| Records shown |
[Start of section]

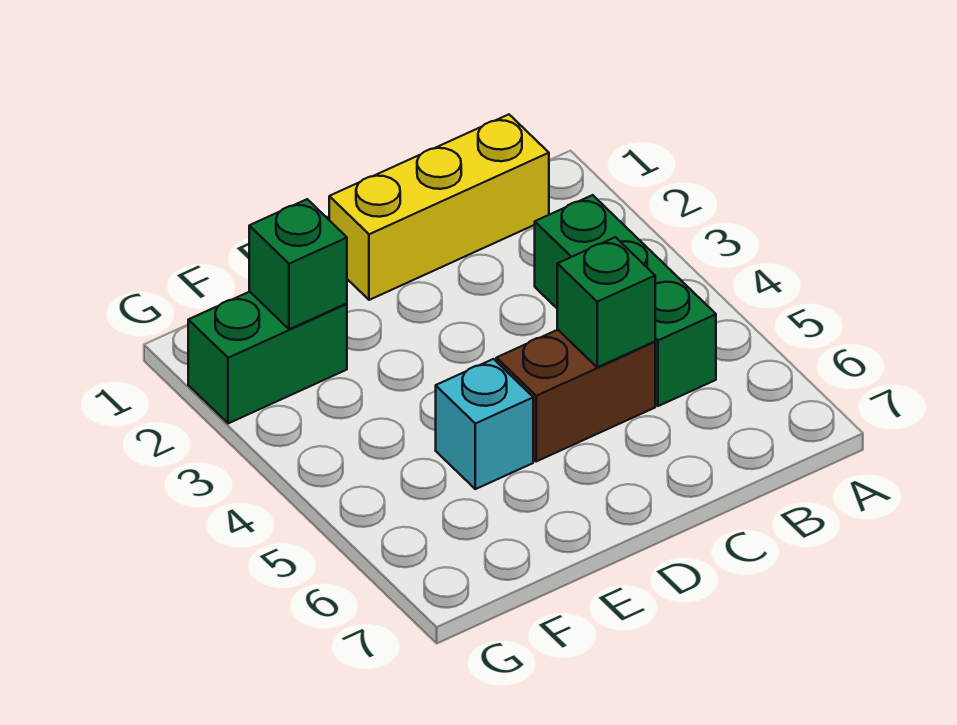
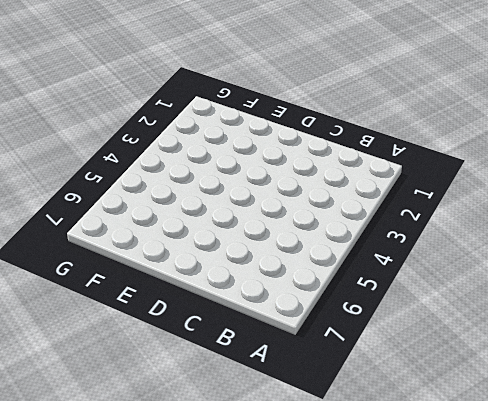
none -> yellow brick B1:D1 level 1
none -> green brick B3:B5 level 1

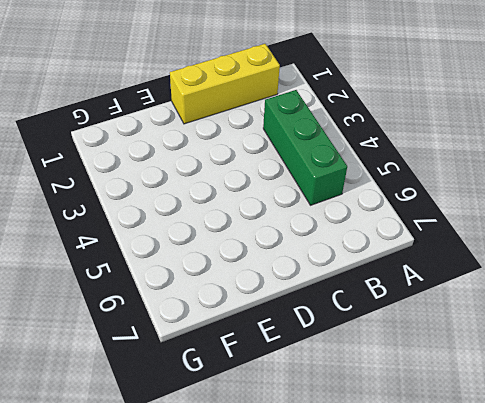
none -> brown brick C5:D5 level 1
none -> cyan brick E5 level 1

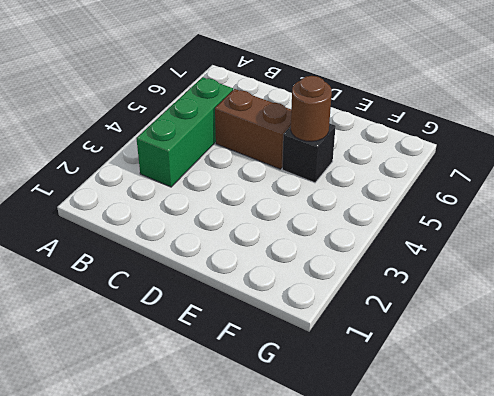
black brick E5 level 1 -> cyan brick E5 level 1
brown round brick E5 level 2 -> none
none -> yellow brick B1:D1 level 1
none -> green brick F2:G2 level 1

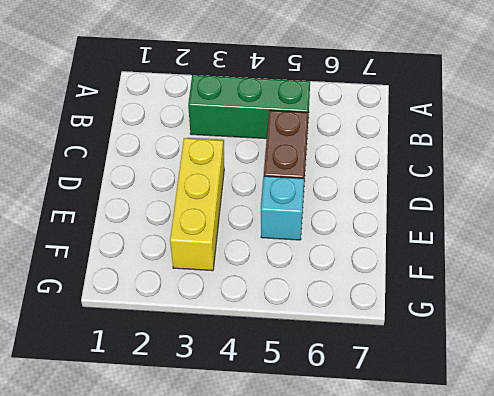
yellow brick D3:F3 level 1 -> yellow brick B1:D1 level 1
none -> green brick F2:G2 level 1
none -> green brick C5 level 2

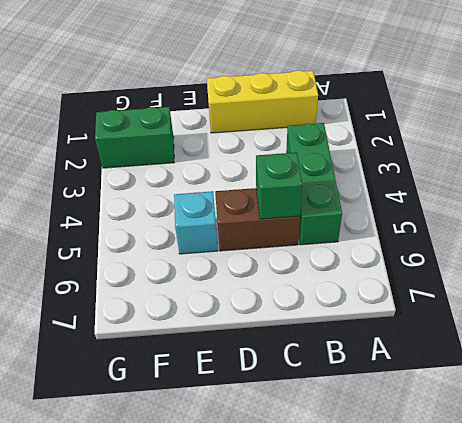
none -> green brick F2 level 2

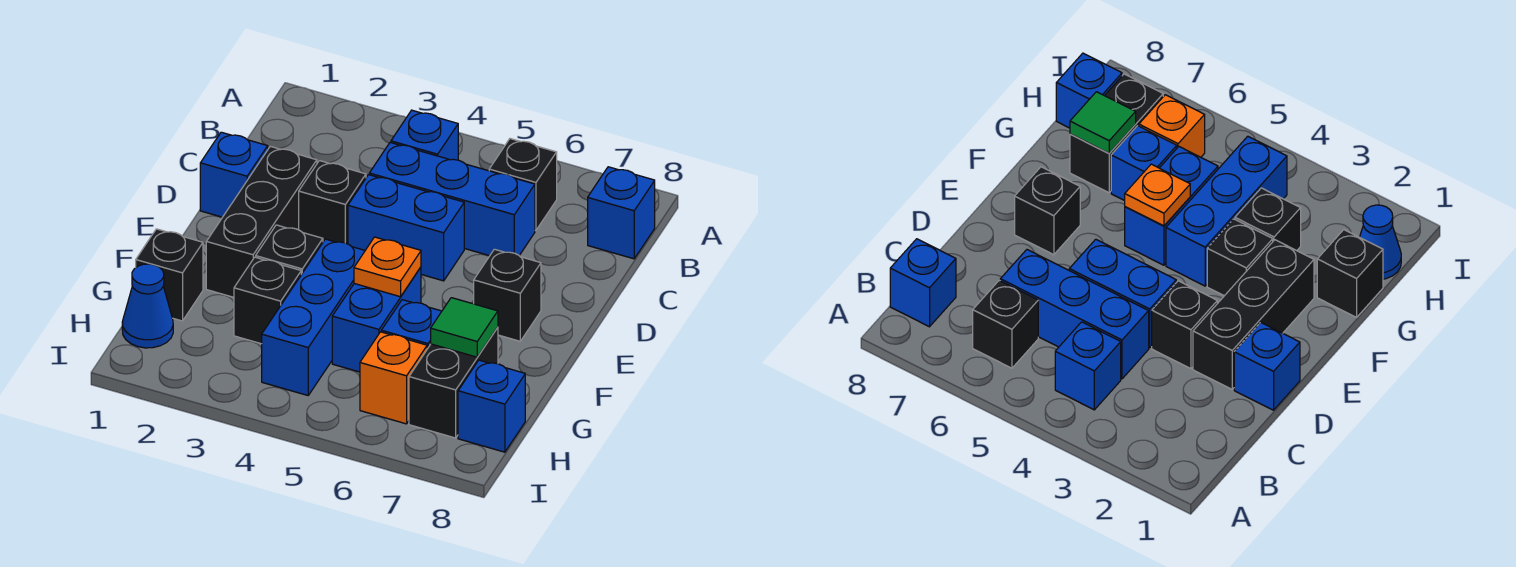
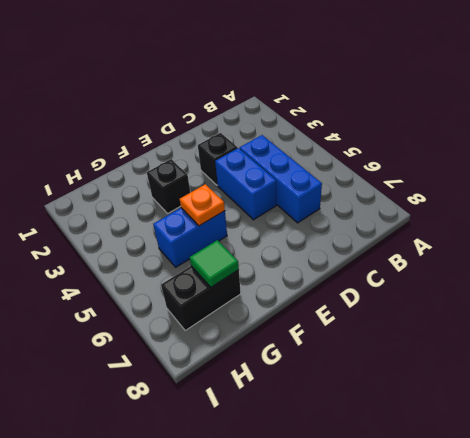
none -> blue brick B4 level 1
none -> black brick B6 level 1
none -> blue brick B8 level 1

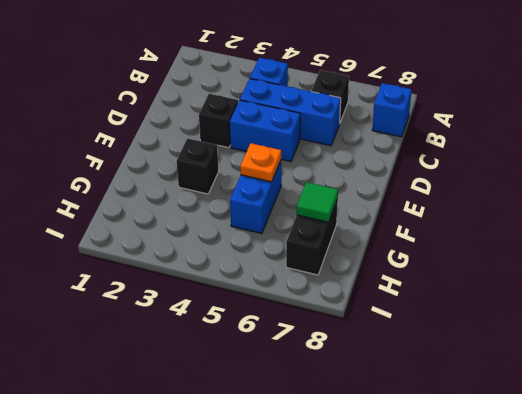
none -> blue brick D1 level 1
none -> black brick D2:F2 level 1
none -> black brick E7 level 1

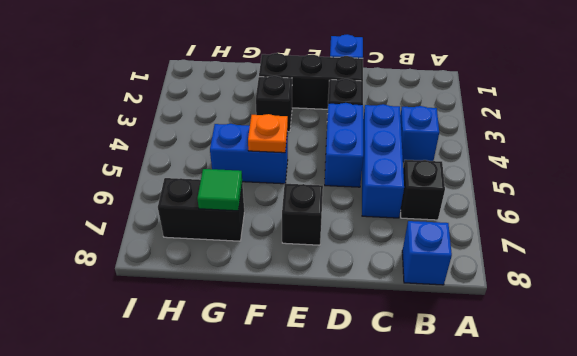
none -> blue brick F4:H4 level 1
none -> black brick G1 level 1
none -> black brick G3 level 1

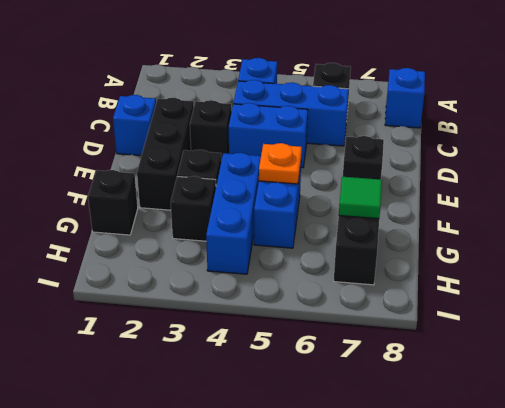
none -> blue brick G6 level 1
none -> blue cone H1 level 1
none -> orange brick H6 level 1

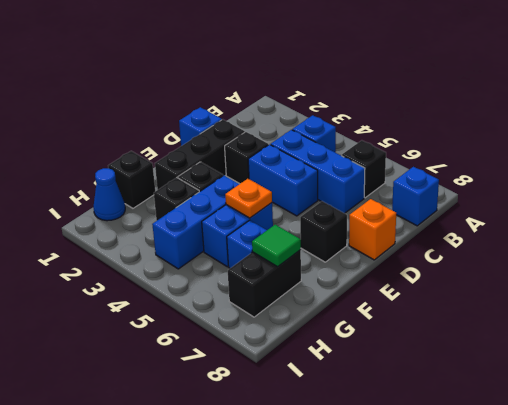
orange brick D8 level 1 -> orange brick H6 level 1
none -> blue brick H8 level 1

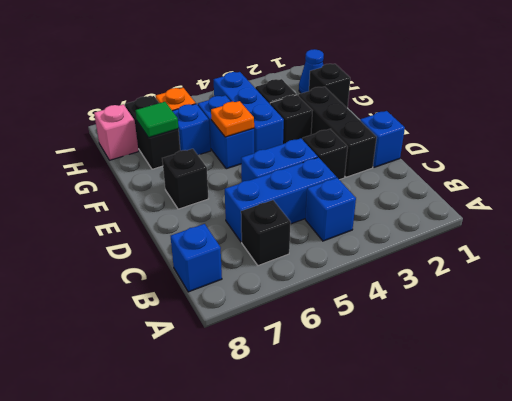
pink brick H8 level 1 -> blue brick H8 level 1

[End of section]

| Brief |
The answer must be a single number: how many lines of the data include the string "cyan".

| Solved exercise |
2